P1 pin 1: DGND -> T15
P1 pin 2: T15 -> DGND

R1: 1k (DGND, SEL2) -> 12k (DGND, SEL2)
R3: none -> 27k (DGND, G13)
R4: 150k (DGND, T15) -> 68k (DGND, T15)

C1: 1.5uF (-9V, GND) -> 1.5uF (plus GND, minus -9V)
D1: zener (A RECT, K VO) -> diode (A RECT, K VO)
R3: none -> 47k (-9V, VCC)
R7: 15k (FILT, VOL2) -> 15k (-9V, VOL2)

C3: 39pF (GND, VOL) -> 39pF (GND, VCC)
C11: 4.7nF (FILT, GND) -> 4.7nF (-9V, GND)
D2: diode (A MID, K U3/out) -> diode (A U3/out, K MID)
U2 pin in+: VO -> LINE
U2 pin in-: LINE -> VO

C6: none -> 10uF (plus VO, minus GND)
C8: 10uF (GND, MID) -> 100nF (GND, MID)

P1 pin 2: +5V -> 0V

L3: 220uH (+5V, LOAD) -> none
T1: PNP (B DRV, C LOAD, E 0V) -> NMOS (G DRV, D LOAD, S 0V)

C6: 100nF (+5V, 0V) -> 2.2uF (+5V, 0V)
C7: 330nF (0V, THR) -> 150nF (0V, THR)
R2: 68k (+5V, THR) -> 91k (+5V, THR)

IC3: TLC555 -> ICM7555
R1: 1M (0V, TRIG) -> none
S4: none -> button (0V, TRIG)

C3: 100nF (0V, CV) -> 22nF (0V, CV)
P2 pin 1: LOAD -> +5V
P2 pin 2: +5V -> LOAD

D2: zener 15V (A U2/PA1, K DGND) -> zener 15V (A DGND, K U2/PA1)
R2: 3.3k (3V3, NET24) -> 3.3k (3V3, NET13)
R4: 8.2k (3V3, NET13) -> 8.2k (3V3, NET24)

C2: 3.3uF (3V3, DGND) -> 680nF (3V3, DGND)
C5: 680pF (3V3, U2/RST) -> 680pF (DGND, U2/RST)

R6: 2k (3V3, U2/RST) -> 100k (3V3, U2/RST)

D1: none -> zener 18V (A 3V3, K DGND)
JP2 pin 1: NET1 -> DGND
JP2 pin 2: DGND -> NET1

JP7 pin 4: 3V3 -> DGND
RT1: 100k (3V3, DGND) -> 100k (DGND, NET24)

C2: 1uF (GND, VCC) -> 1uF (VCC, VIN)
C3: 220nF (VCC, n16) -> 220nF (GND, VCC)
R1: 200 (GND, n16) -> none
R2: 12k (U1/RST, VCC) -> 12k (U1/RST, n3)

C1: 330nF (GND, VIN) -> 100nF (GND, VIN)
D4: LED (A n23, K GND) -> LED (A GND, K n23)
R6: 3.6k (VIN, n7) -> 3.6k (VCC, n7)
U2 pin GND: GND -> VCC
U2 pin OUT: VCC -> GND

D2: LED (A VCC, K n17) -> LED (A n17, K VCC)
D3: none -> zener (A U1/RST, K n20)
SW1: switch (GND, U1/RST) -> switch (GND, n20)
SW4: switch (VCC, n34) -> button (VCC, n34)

* * *

#### YOUR ASSIGNMENT
When you retype the data above, start at its first line, stop after the line containing "D3: none -> zener (A U1/RST, K n20)", and leave out everything else.

#### OUTPUT FOR THIS EXERCISE
P1 pin 1: DGND -> T15
P1 pin 2: T15 -> DGND

R1: 1k (DGND, SEL2) -> 12k (DGND, SEL2)
R3: none -> 27k (DGND, G13)
R4: 150k (DGND, T15) -> 68k (DGND, T15)

C1: 1.5uF (-9V, GND) -> 1.5uF (plus GND, minus -9V)
D1: zener (A RECT, K VO) -> diode (A RECT, K VO)
R3: none -> 47k (-9V, VCC)
R7: 15k (FILT, VOL2) -> 15k (-9V, VOL2)

C3: 39pF (GND, VOL) -> 39pF (GND, VCC)
C11: 4.7nF (FILT, GND) -> 4.7nF (-9V, GND)
D2: diode (A MID, K U3/out) -> diode (A U3/out, K MID)
U2 pin in+: VO -> LINE
U2 pin in-: LINE -> VO

C6: none -> 10uF (plus VO, minus GND)
C8: 10uF (GND, MID) -> 100nF (GND, MID)

P1 pin 2: +5V -> 0V

L3: 220uH (+5V, LOAD) -> none
T1: PNP (B DRV, C LOAD, E 0V) -> NMOS (G DRV, D LOAD, S 0V)

C6: 100nF (+5V, 0V) -> 2.2uF (+5V, 0V)
C7: 330nF (0V, THR) -> 150nF (0V, THR)
R2: 68k (+5V, THR) -> 91k (+5V, THR)

IC3: TLC555 -> ICM7555
R1: 1M (0V, TRIG) -> none
S4: none -> button (0V, TRIG)

C3: 100nF (0V, CV) -> 22nF (0V, CV)
P2 pin 1: LOAD -> +5V
P2 pin 2: +5V -> LOAD

D2: zener 15V (A U2/PA1, K DGND) -> zener 15V (A DGND, K U2/PA1)
R2: 3.3k (3V3, NET24) -> 3.3k (3V3, NET13)
R4: 8.2k (3V3, NET13) -> 8.2k (3V3, NET24)

C2: 3.3uF (3V3, DGND) -> 680nF (3V3, DGND)
C5: 680pF (3V3, U2/RST) -> 680pF (DGND, U2/RST)

R6: 2k (3V3, U2/RST) -> 100k (3V3, U2/RST)

D1: none -> zener 18V (A 3V3, K DGND)
JP2 pin 1: NET1 -> DGND
JP2 pin 2: DGND -> NET1

JP7 pin 4: 3V3 -> DGND
RT1: 100k (3V3, DGND) -> 100k (DGND, NET24)

C2: 1uF (GND, VCC) -> 1uF (VCC, VIN)
C3: 220nF (VCC, n16) -> 220nF (GND, VCC)
R1: 200 (GND, n16) -> none
R2: 12k (U1/RST, VCC) -> 12k (U1/RST, n3)

C1: 330nF (GND, VIN) -> 100nF (GND, VIN)
D4: LED (A n23, K GND) -> LED (A GND, K n23)
R6: 3.6k (VIN, n7) -> 3.6k (VCC, n7)
U2 pin GND: GND -> VCC
U2 pin OUT: VCC -> GND

D2: LED (A VCC, K n17) -> LED (A n17, K VCC)
D3: none -> zener (A U1/RST, K n20)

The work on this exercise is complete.